Restate the entries below in full, exactly as they read, but without pictures.

Recorded data:
****************************************

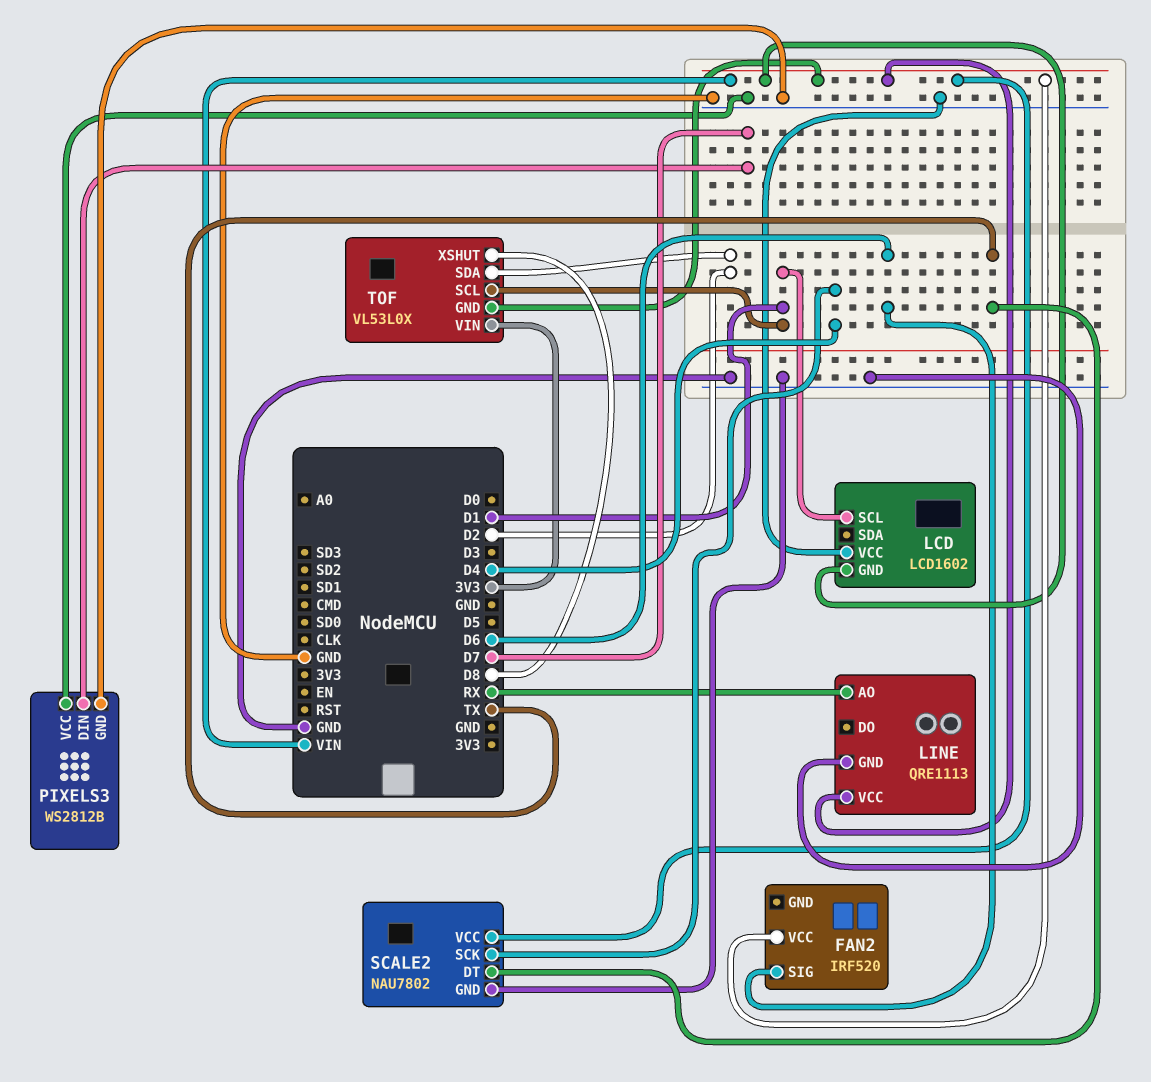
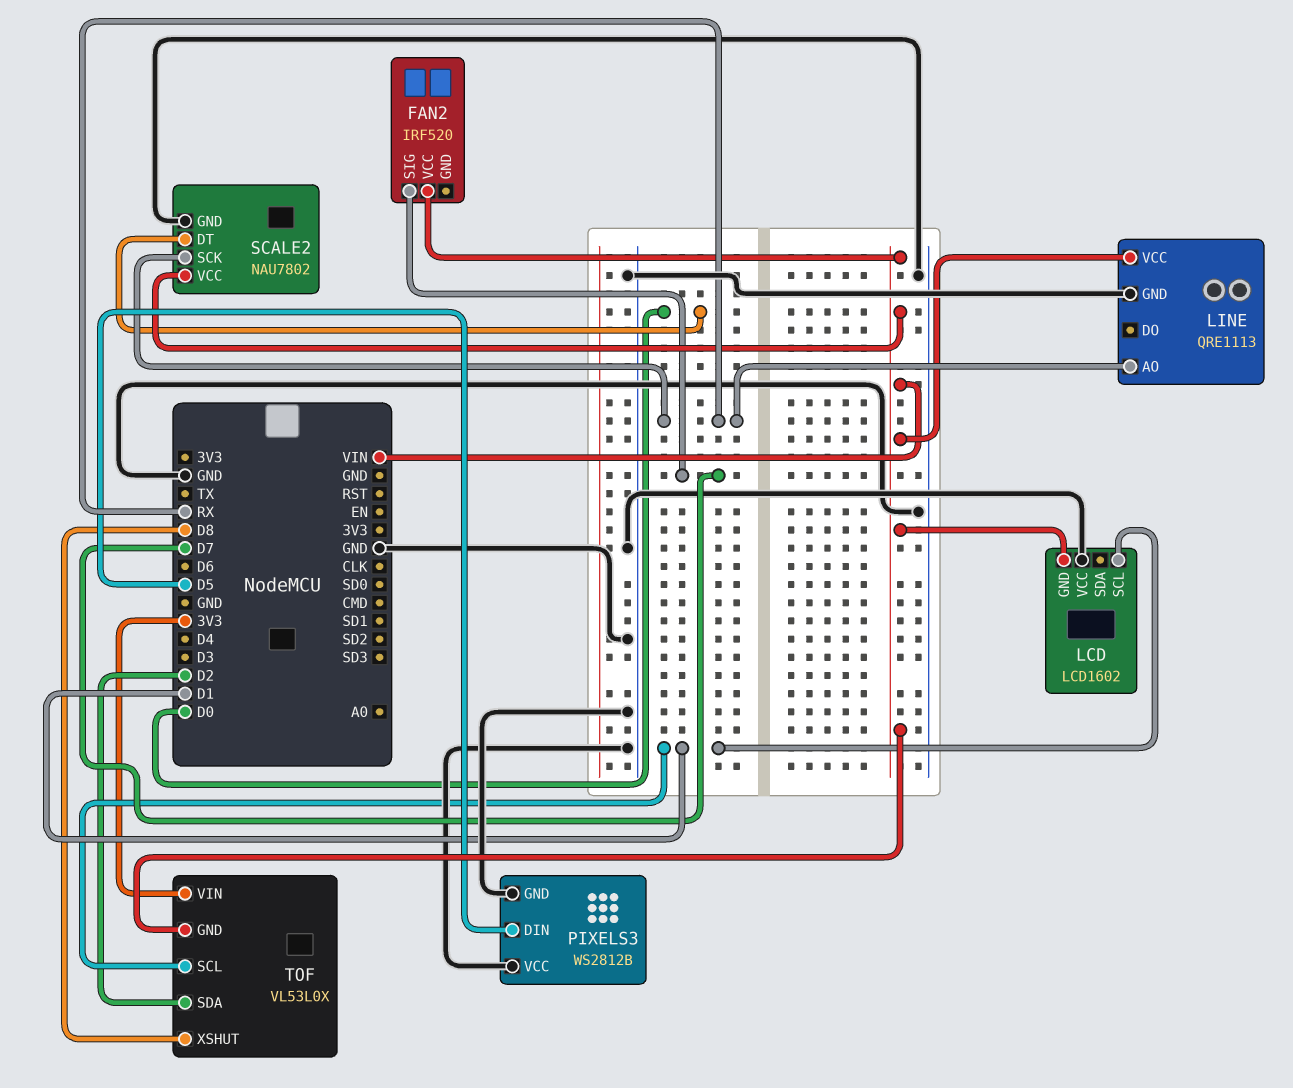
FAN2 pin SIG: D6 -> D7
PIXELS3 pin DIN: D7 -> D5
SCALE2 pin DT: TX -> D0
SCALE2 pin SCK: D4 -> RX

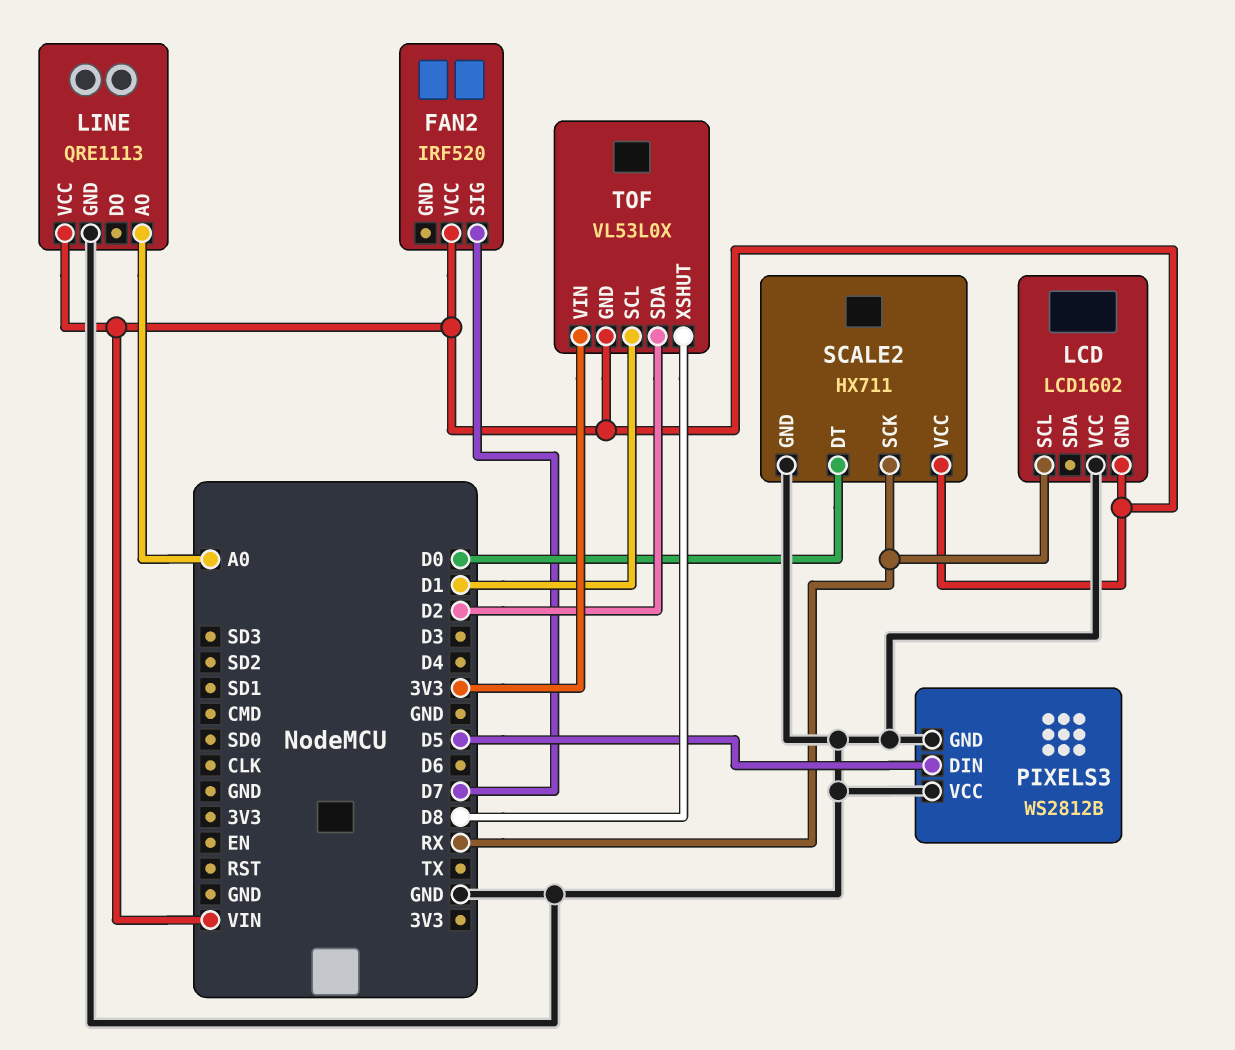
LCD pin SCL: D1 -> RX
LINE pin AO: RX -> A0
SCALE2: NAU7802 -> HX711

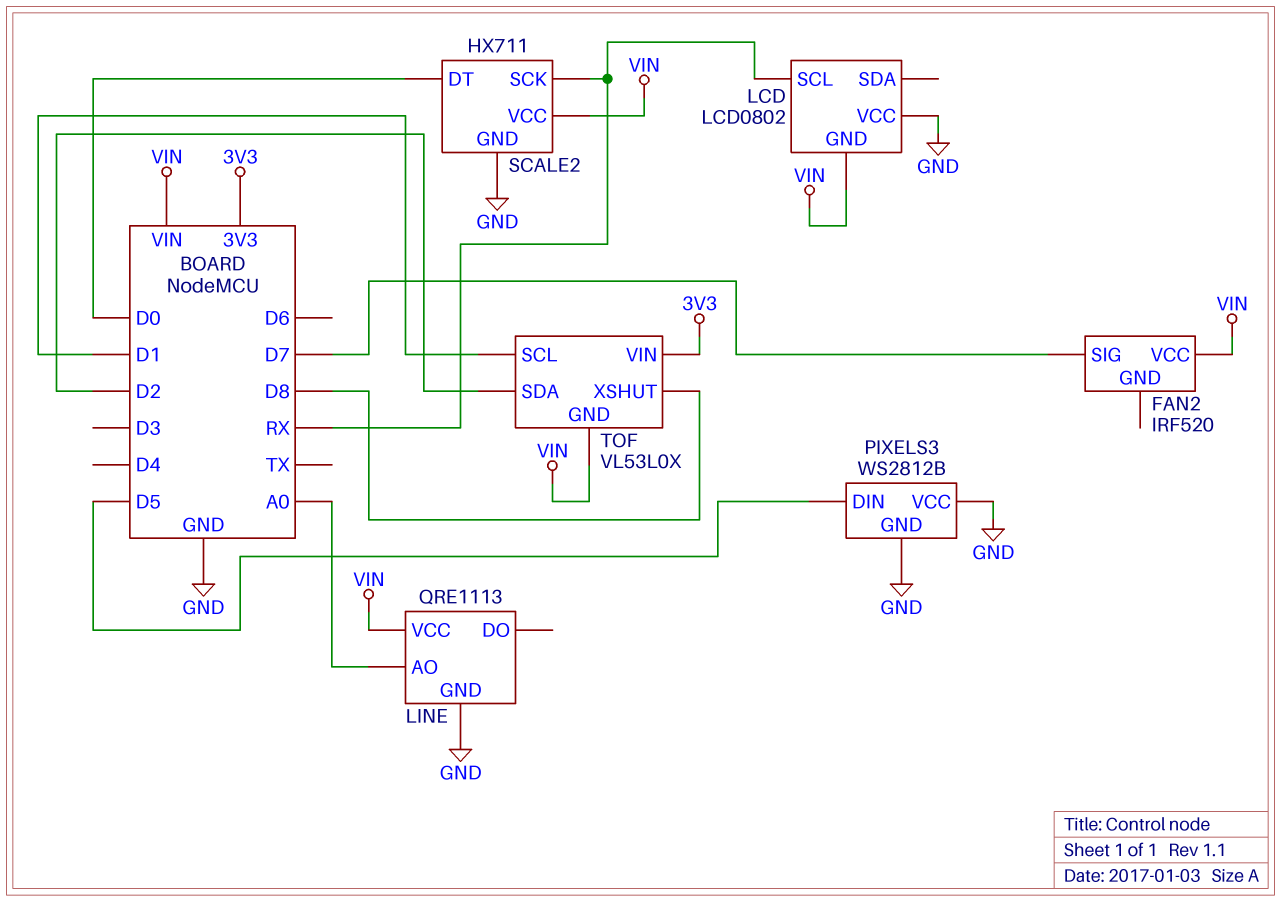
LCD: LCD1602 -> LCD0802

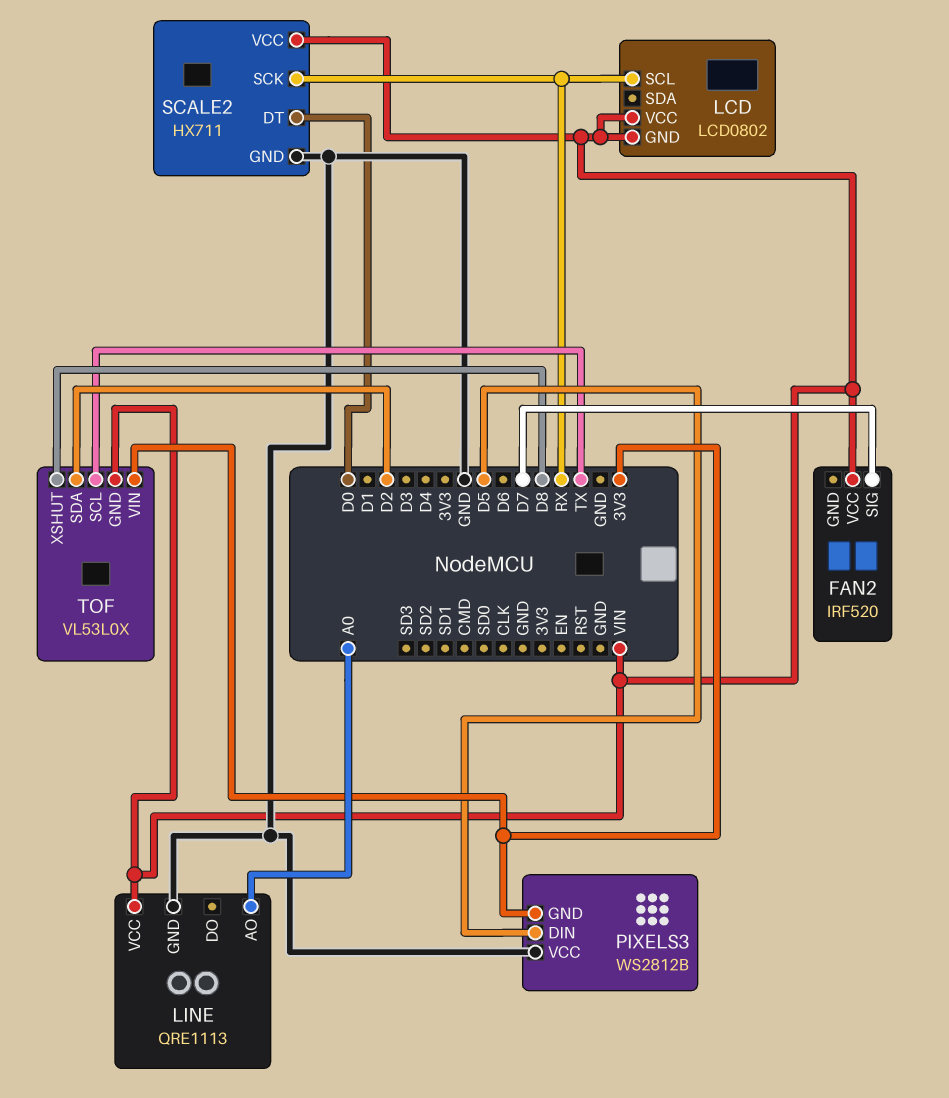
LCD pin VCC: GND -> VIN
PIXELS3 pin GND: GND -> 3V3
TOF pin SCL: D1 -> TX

****************************************

▶ Result:
FAN2 pin SIG: D6 -> D7
PIXELS3 pin DIN: D7 -> D5
SCALE2 pin DT: TX -> D0
SCALE2 pin SCK: D4 -> RX

LCD pin SCL: D1 -> RX
LINE pin AO: RX -> A0
SCALE2: NAU7802 -> HX711

LCD: LCD1602 -> LCD0802

LCD pin VCC: GND -> VIN
PIXELS3 pin GND: GND -> 3V3
TOF pin SCL: D1 -> TX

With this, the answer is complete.